Goal of the exercise: What you return should be the exact lines from the one with "none -> pink brick E6 level 1" to the end of the records below, both included, and no pictures.

========================================================================

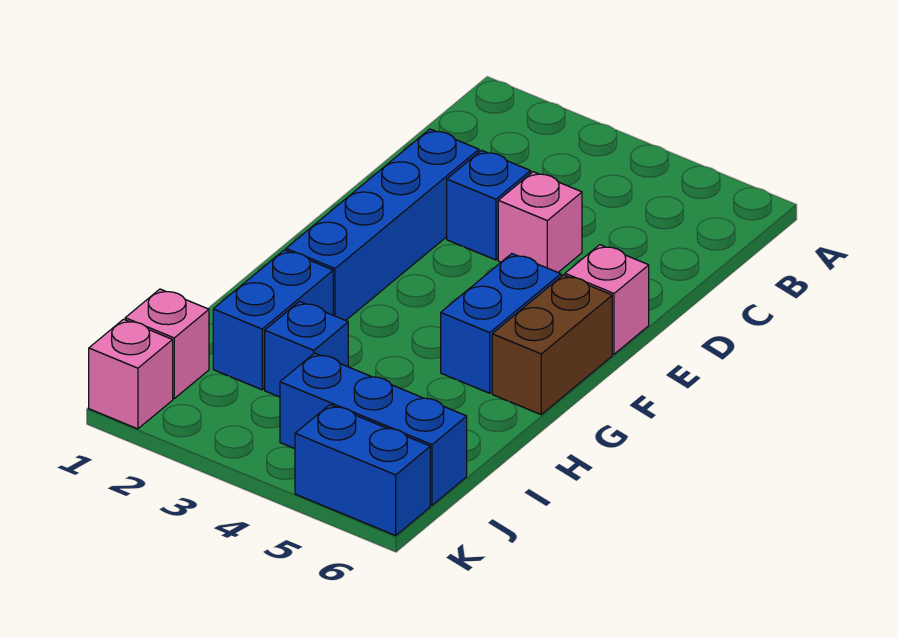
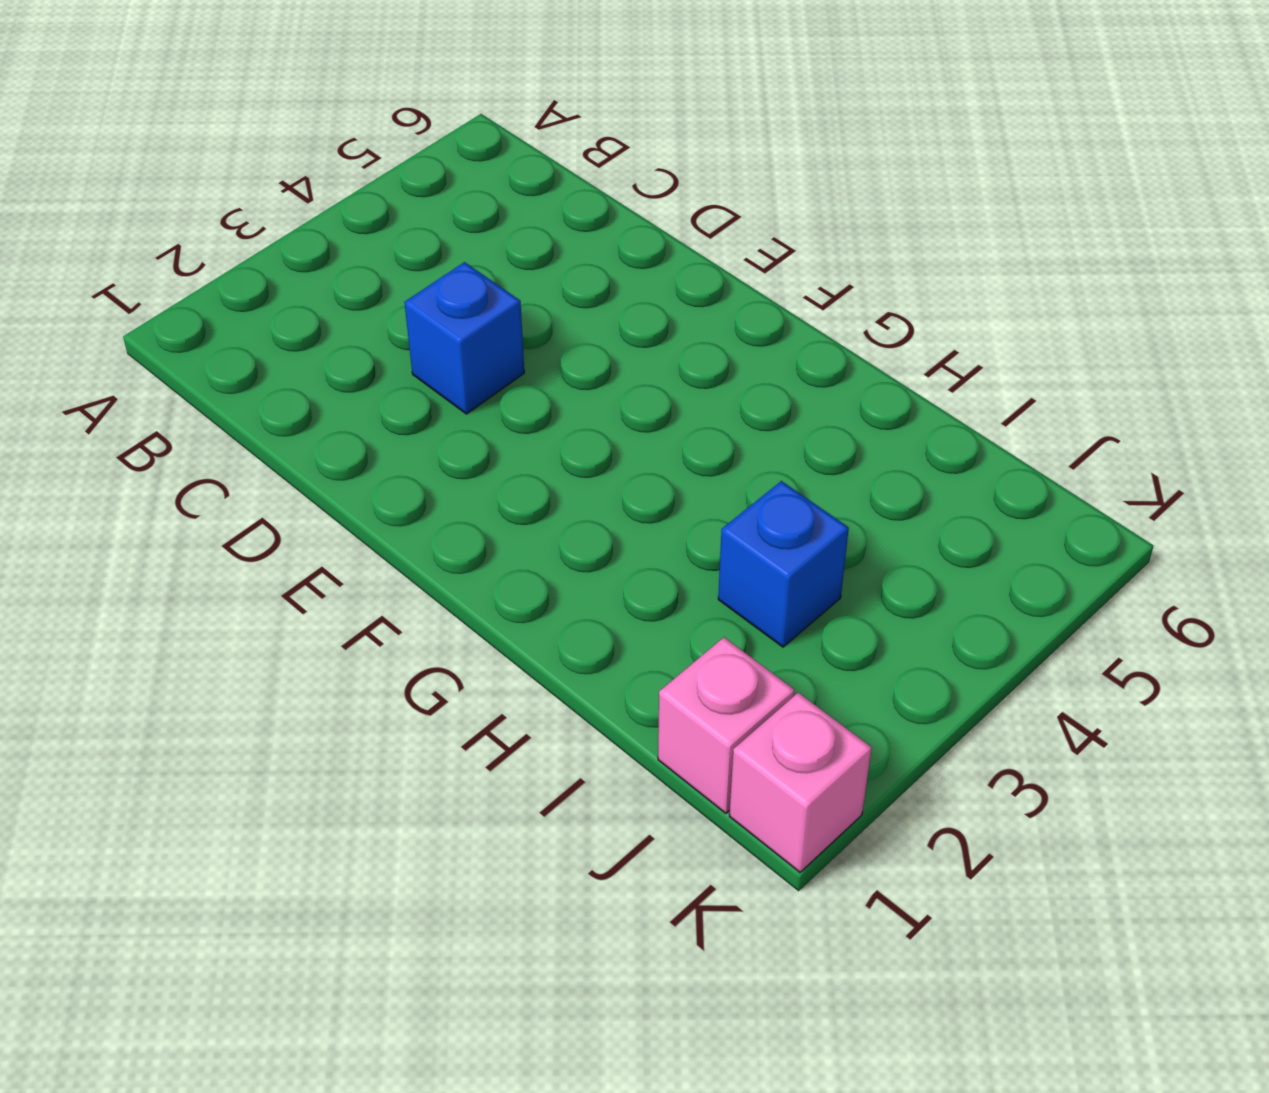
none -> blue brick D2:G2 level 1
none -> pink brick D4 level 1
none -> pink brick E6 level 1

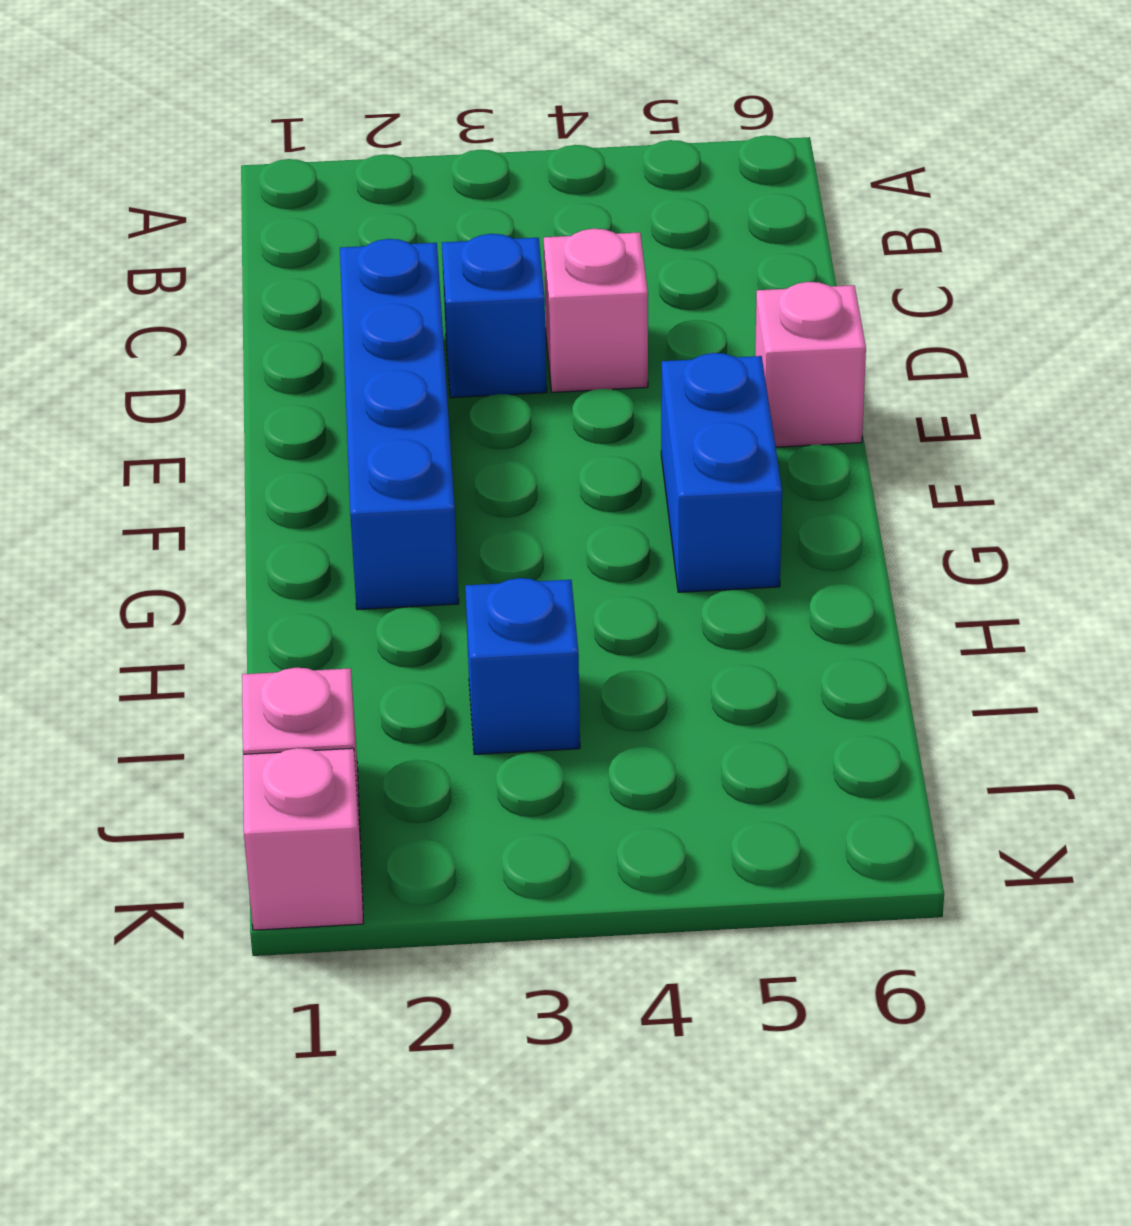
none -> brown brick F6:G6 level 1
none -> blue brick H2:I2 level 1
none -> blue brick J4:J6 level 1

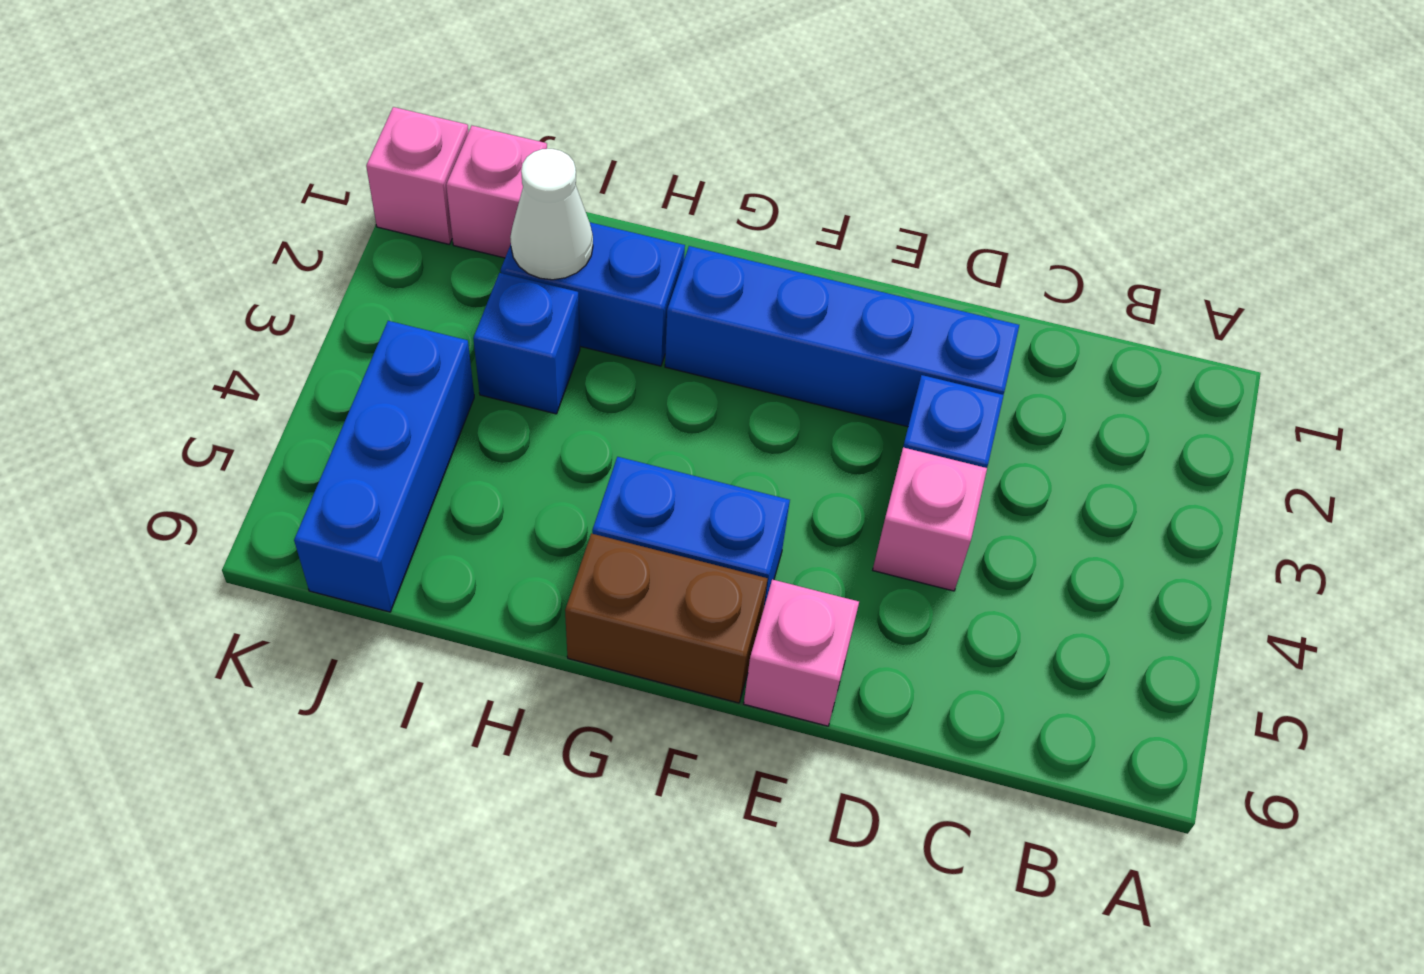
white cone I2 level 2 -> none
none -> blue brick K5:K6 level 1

========================================================================

Solution to this problem:
none -> pink brick E6 level 1

none -> brown brick F6:G6 level 1
none -> blue brick H2:I2 level 1
none -> blue brick J4:J6 level 1

white cone I2 level 2 -> none
none -> blue brick K5:K6 level 1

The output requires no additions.